*** PROVIDED DATA
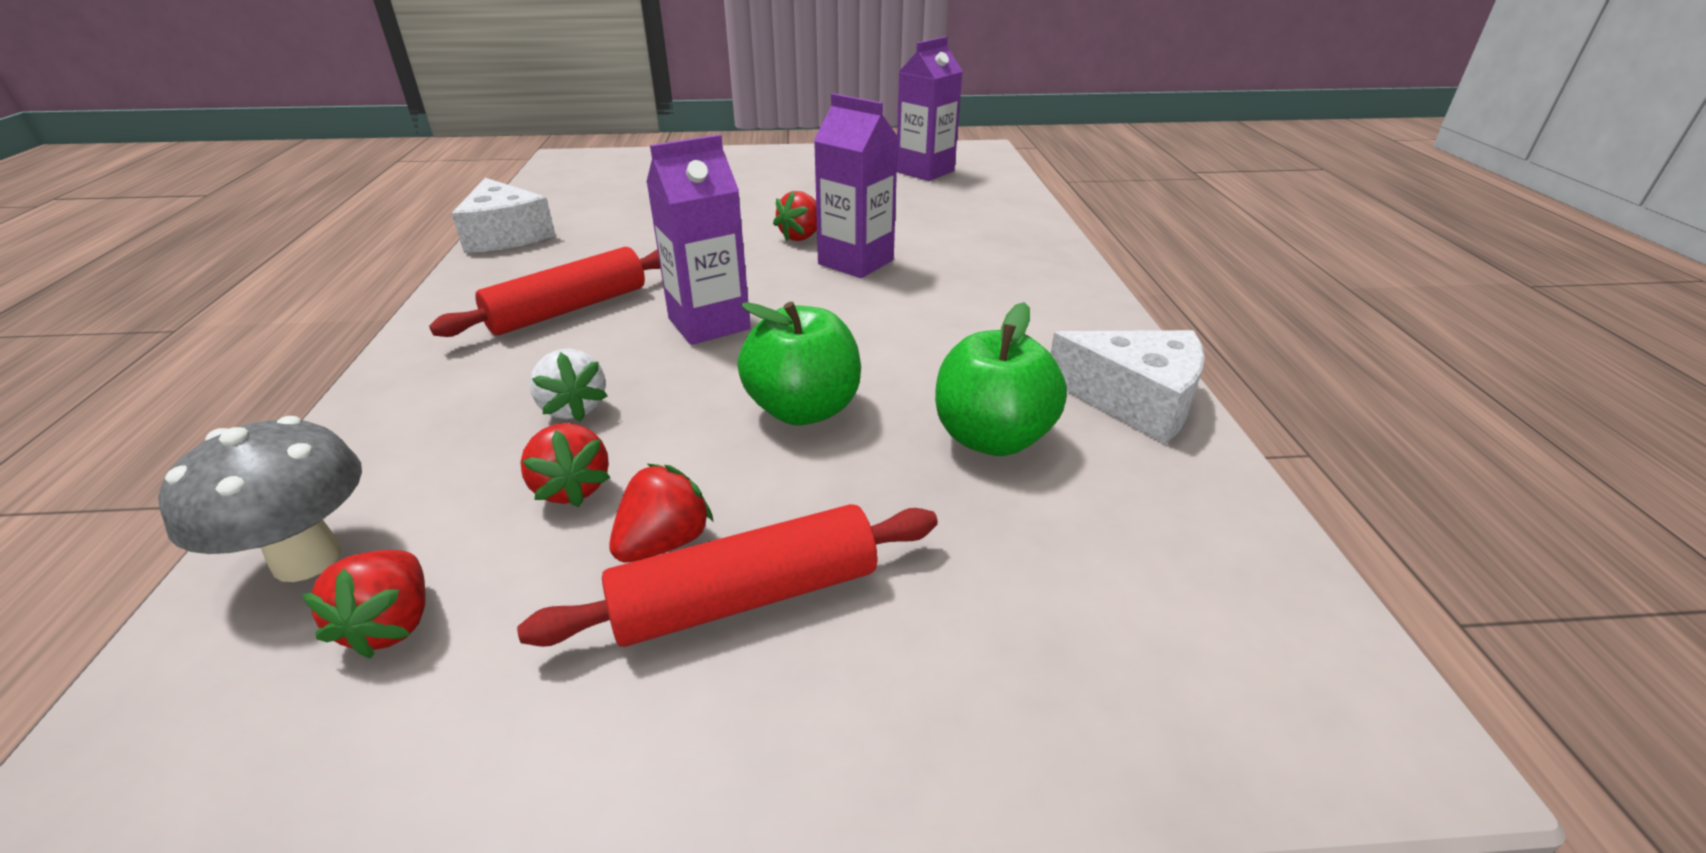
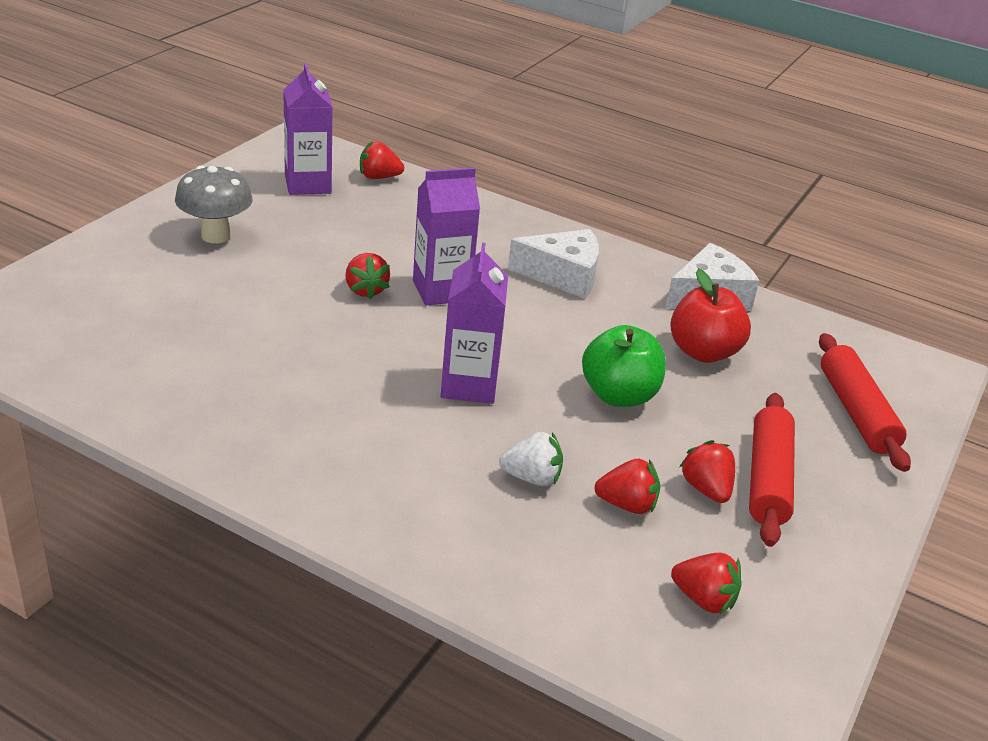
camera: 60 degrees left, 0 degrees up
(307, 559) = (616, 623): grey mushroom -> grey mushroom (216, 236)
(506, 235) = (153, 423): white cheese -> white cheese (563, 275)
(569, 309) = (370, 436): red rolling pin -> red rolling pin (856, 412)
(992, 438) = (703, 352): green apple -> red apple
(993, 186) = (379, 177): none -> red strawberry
******
Your answer must be the full listing, reproduced word for word, without its pictures.

TASK OUTPUT:
camera: 60 degrees left, 0 degrees up
(307, 559) = (616, 623): grey mushroom -> grey mushroom (216, 236)
(506, 235) = (153, 423): white cheese -> white cheese (563, 275)
(569, 309) = (370, 436): red rolling pin -> red rolling pin (856, 412)
(992, 438) = (703, 352): green apple -> red apple
(993, 186) = (379, 177): none -> red strawberry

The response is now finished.